* PROVIDED INFORMATION *
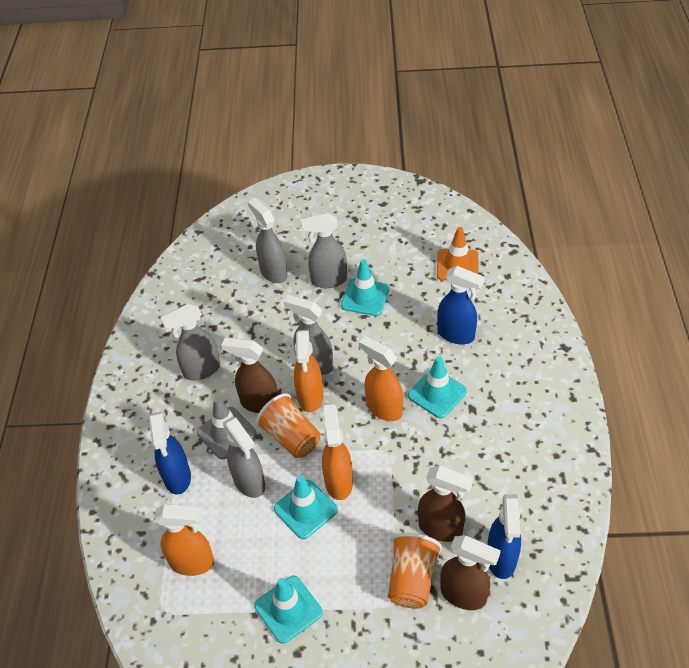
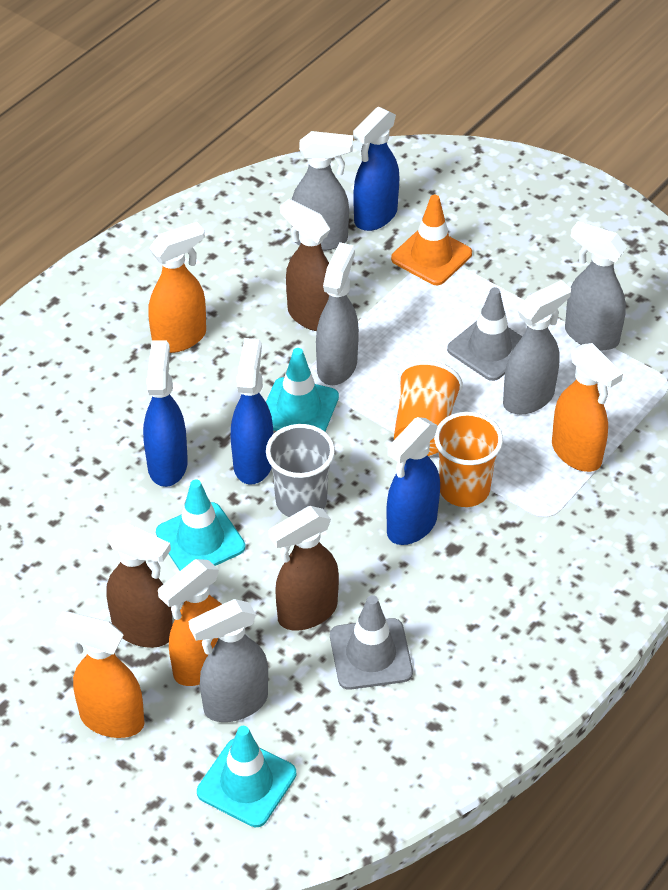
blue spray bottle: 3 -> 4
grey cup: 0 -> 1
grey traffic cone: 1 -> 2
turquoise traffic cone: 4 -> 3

* * *

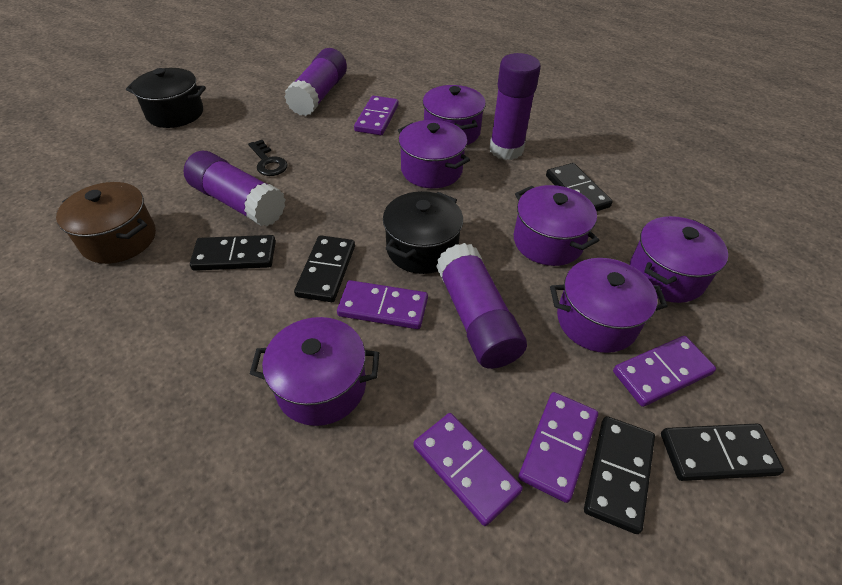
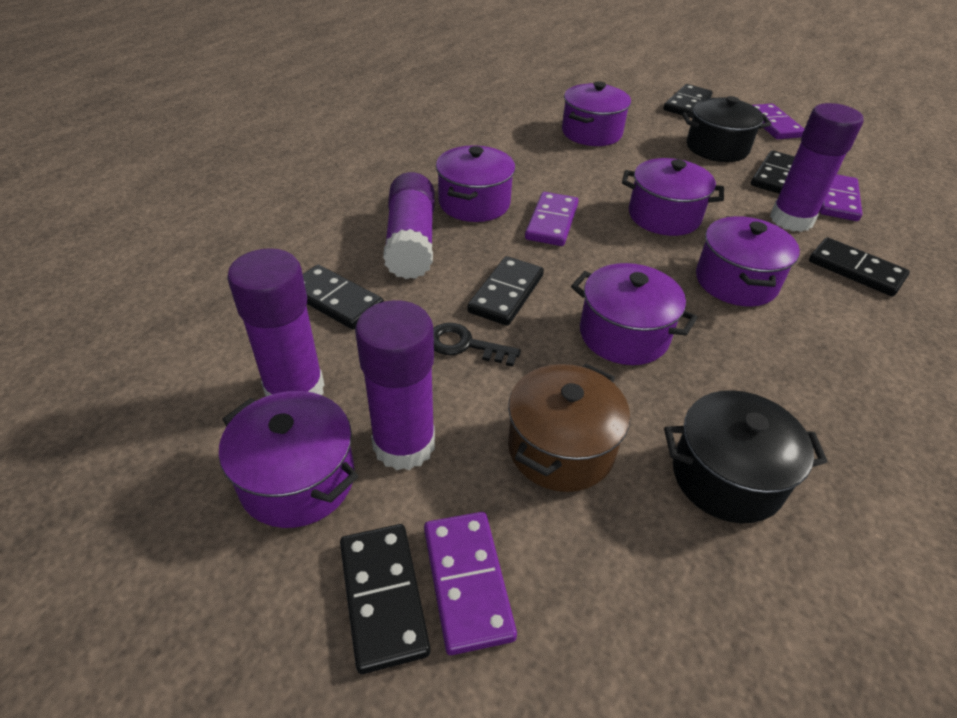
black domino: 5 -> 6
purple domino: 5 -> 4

* EXERCISE *
Lines holding the string "traffic": find them in the listing above and copy each one.

* TASK RESPONSE *
grey traffic cone: 1 -> 2
turquoise traffic cone: 4 -> 3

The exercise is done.